*** Opening of EXERCISE MATERIAL ***
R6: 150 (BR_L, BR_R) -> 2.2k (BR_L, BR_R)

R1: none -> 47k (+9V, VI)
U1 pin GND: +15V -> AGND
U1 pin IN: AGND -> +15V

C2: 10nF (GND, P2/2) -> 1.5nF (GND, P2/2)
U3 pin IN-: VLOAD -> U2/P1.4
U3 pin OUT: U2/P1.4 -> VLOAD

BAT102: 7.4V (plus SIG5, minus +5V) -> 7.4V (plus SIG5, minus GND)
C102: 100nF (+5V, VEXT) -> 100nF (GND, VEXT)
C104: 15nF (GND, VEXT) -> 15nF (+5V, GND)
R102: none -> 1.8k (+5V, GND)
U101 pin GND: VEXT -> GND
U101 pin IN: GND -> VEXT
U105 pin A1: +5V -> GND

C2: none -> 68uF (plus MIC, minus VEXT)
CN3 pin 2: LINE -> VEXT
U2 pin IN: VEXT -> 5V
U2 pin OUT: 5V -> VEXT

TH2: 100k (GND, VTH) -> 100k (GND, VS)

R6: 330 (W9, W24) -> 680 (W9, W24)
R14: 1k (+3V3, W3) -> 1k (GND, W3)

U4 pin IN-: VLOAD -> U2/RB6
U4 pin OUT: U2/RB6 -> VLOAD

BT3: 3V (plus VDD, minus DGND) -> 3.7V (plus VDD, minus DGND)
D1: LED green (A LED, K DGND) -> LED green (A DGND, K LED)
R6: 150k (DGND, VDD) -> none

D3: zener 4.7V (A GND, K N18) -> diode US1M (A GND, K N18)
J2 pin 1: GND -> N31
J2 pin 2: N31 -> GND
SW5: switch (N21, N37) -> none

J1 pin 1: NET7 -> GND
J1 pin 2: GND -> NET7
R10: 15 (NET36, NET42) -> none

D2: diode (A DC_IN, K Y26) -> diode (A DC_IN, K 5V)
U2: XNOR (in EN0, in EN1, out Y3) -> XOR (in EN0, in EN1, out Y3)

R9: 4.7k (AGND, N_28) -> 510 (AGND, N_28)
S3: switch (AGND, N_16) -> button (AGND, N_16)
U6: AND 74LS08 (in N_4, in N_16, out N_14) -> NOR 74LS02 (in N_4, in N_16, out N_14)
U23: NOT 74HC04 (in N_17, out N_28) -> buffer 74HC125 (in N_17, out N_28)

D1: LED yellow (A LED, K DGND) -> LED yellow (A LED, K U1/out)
*** Close of EXERCISE MATERIAL ***
REQUIRED WORK:
Your answer must be the lines from the one with "R10: 15 (NET36, NET42) -> none" through the last line of the data, repeated exactly and with nothing else.

SOLUTION FOR THIS PROBLEM:
R10: 15 (NET36, NET42) -> none

D2: diode (A DC_IN, K Y26) -> diode (A DC_IN, K 5V)
U2: XNOR (in EN0, in EN1, out Y3) -> XOR (in EN0, in EN1, out Y3)

R9: 4.7k (AGND, N_28) -> 510 (AGND, N_28)
S3: switch (AGND, N_16) -> button (AGND, N_16)
U6: AND 74LS08 (in N_4, in N_16, out N_14) -> NOR 74LS02 (in N_4, in N_16, out N_14)
U23: NOT 74HC04 (in N_17, out N_28) -> buffer 74HC125 (in N_17, out N_28)

D1: LED yellow (A LED, K DGND) -> LED yellow (A LED, K U1/out)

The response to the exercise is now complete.